■ Prompt
The answer must consist only of the lines from the line with "blue tile A17" to the line with "cyan tile H4:H5", both included, exactly as they stand below.

(Supplied material begins)

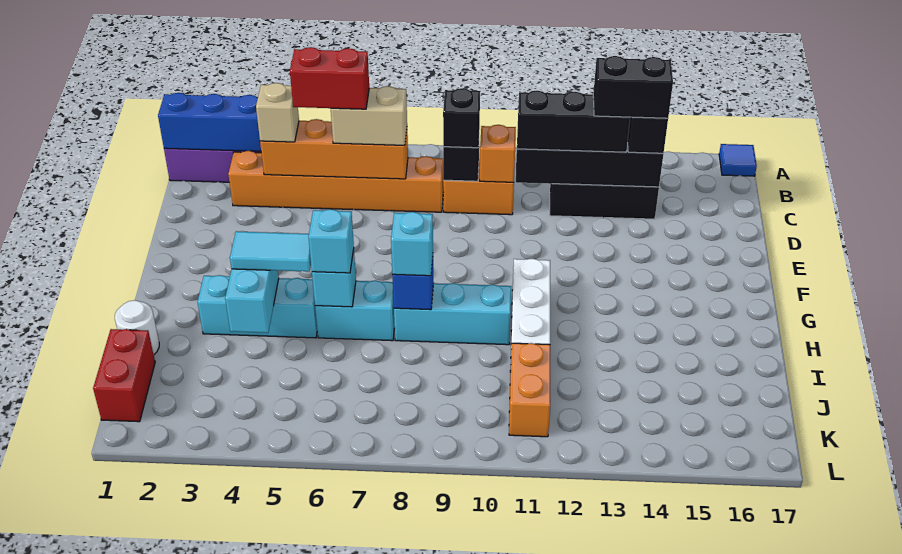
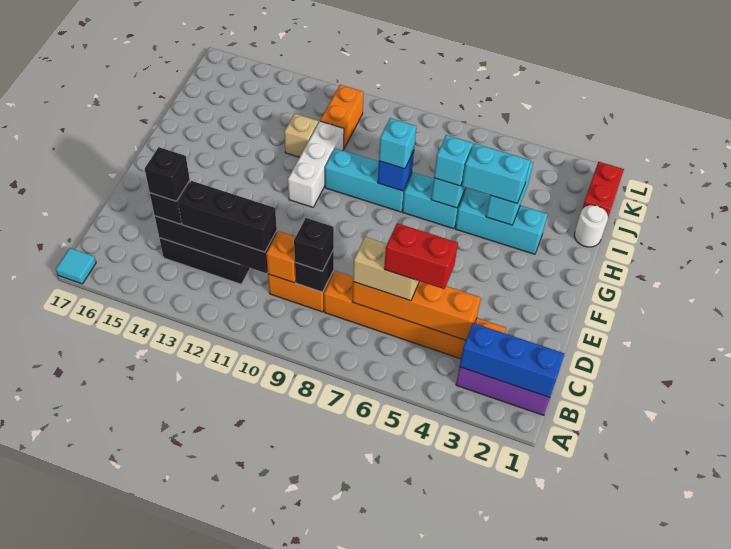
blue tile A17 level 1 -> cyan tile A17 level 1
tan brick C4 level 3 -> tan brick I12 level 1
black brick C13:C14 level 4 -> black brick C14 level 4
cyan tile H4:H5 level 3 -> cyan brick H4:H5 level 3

(Supplied material ends)
(Supplied material begins)

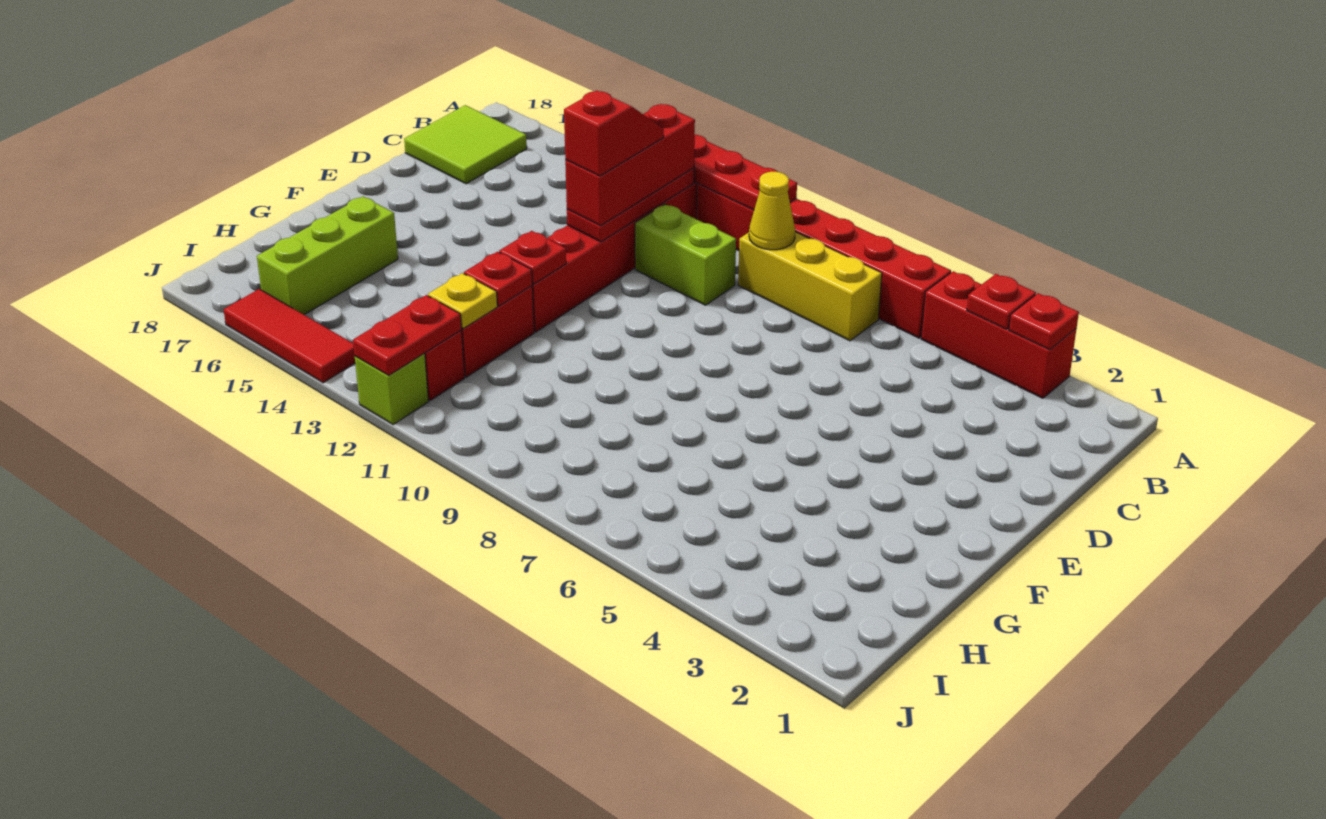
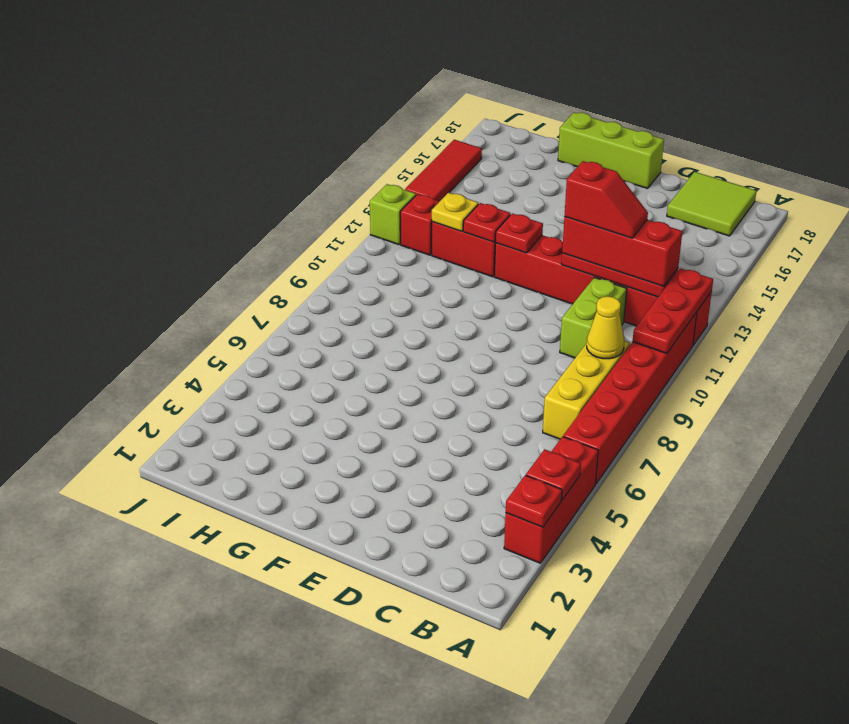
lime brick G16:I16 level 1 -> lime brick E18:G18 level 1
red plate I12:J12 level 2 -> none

(Supplied material ends)
(Supplied material begins)

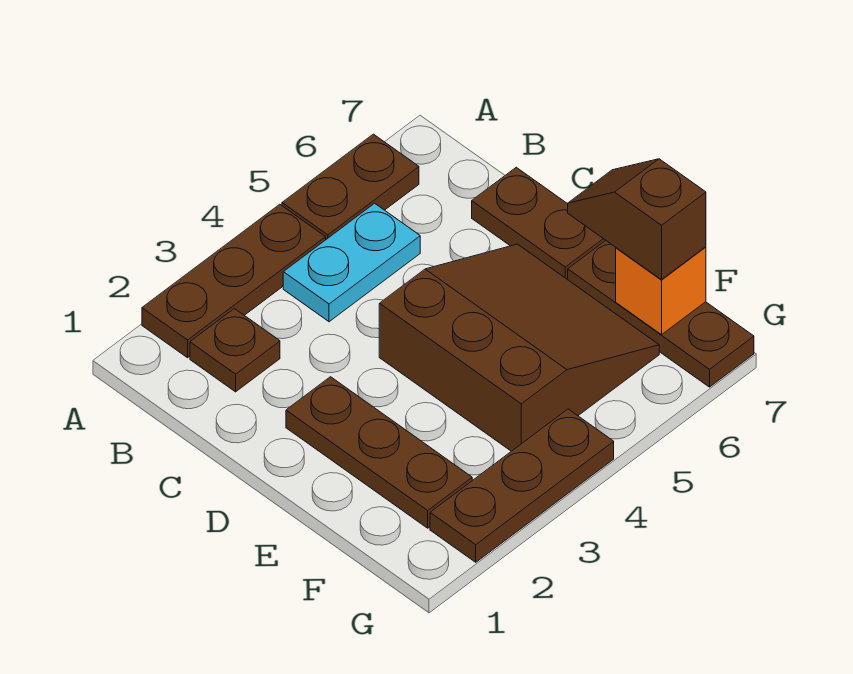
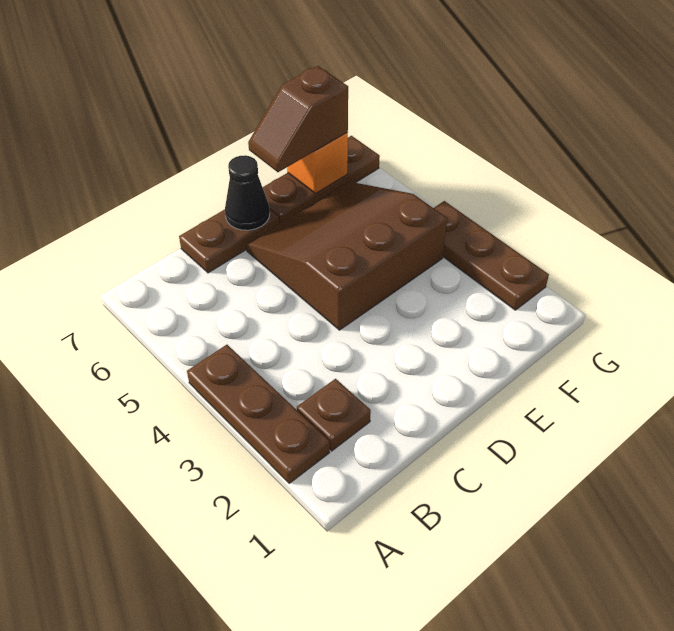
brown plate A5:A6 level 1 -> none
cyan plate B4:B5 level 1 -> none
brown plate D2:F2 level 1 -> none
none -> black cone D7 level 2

(Supplied material ends)

■ Response area
blue tile A17 level 1 -> cyan tile A17 level 1
tan brick C4 level 3 -> tan brick I12 level 1
black brick C13:C14 level 4 -> black brick C14 level 4
cyan tile H4:H5 level 3 -> cyan brick H4:H5 level 3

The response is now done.